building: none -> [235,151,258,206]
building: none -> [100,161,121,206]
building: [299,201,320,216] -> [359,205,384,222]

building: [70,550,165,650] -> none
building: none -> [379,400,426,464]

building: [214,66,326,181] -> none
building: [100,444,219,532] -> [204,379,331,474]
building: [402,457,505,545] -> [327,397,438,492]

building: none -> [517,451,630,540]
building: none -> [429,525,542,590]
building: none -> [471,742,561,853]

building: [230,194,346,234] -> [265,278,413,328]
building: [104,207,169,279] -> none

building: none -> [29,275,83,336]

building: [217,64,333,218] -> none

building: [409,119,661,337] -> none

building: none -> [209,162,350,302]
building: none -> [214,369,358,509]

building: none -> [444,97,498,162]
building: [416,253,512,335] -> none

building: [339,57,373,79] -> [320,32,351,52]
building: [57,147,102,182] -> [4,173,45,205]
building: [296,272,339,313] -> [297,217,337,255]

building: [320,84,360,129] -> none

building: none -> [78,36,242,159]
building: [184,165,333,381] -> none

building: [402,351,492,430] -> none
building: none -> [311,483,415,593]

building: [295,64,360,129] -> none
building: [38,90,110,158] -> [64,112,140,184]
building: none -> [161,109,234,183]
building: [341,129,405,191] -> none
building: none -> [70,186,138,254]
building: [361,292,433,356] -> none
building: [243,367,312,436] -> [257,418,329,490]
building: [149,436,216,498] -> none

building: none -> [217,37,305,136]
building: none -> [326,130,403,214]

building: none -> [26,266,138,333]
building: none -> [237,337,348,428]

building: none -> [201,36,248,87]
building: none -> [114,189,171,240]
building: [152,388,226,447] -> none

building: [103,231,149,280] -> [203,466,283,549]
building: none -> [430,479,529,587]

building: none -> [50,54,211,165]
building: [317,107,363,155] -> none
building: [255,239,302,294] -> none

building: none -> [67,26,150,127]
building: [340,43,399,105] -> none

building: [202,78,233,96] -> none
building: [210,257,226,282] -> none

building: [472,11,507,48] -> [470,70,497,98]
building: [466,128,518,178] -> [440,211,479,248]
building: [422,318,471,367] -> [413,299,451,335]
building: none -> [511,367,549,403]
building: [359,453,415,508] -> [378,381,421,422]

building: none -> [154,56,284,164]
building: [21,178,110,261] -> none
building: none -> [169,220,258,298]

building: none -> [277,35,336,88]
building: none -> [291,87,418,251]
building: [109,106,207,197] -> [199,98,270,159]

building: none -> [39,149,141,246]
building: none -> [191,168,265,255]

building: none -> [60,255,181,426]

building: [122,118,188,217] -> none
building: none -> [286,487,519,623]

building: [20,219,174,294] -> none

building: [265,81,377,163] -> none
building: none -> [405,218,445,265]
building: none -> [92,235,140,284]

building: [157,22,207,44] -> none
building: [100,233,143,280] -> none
——————————
**Problem**
Only the lines from the one containing "building: none -> [217,37,305,136]" through the last line of the records are to be set down, exactly as they appear.

**Exercise answer**
building: none -> [217,37,305,136]
building: none -> [326,130,403,214]

building: none -> [26,266,138,333]
building: none -> [237,337,348,428]

building: none -> [201,36,248,87]
building: none -> [114,189,171,240]
building: [152,388,226,447] -> none

building: [103,231,149,280] -> [203,466,283,549]
building: none -> [430,479,529,587]

building: none -> [50,54,211,165]
building: [317,107,363,155] -> none
building: [255,239,302,294] -> none

building: none -> [67,26,150,127]
building: [340,43,399,105] -> none

building: [202,78,233,96] -> none
building: [210,257,226,282] -> none

building: [472,11,507,48] -> [470,70,497,98]
building: [466,128,518,178] -> [440,211,479,248]
building: [422,318,471,367] -> [413,299,451,335]
building: none -> [511,367,549,403]
building: [359,453,415,508] -> [378,381,421,422]

building: none -> [154,56,284,164]
building: [21,178,110,261] -> none
building: none -> [169,220,258,298]

building: none -> [277,35,336,88]
building: none -> [291,87,418,251]
building: [109,106,207,197] -> [199,98,270,159]

building: none -> [39,149,141,246]
building: none -> [191,168,265,255]

building: none -> [60,255,181,426]

building: [122,118,188,217] -> none
building: none -> [286,487,519,623]

building: [20,219,174,294] -> none

building: [265,81,377,163] -> none
building: none -> [405,218,445,265]
building: none -> [92,235,140,284]

building: [157,22,207,44] -> none
building: [100,233,143,280] -> none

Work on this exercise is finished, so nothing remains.